_What the task asks:_ Would you repeat each line below exactly, without the pictures?

_Provided data:_
# # #

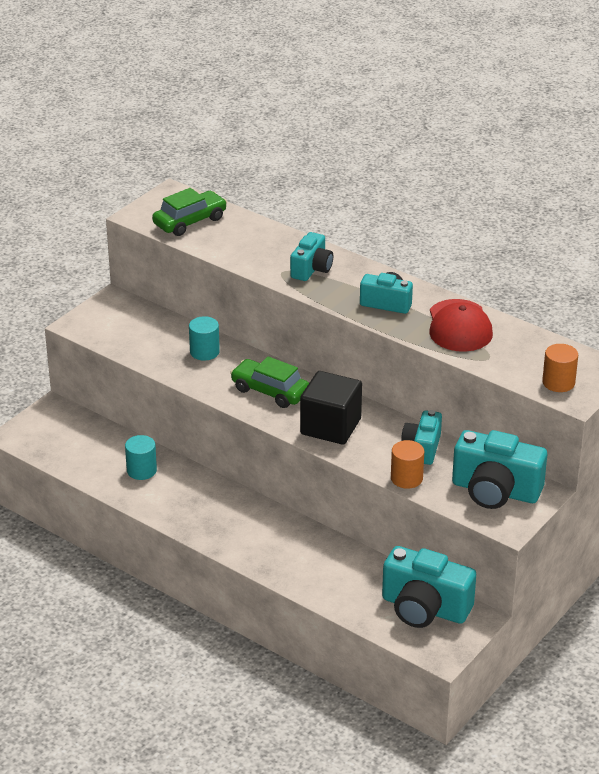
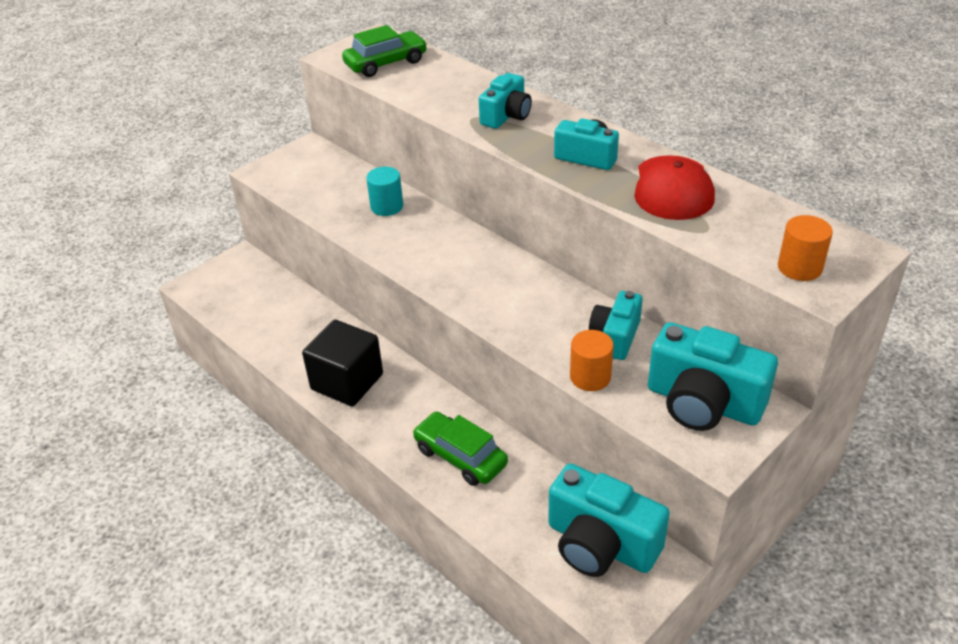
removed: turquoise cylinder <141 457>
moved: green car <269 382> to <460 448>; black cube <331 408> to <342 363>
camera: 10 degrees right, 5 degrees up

# # #

_Response to this task:_
removed: turquoise cylinder <141 457>
moved: green car <269 382> to <460 448>; black cube <331 408> to <342 363>
camera: 10 degrees right, 5 degrees up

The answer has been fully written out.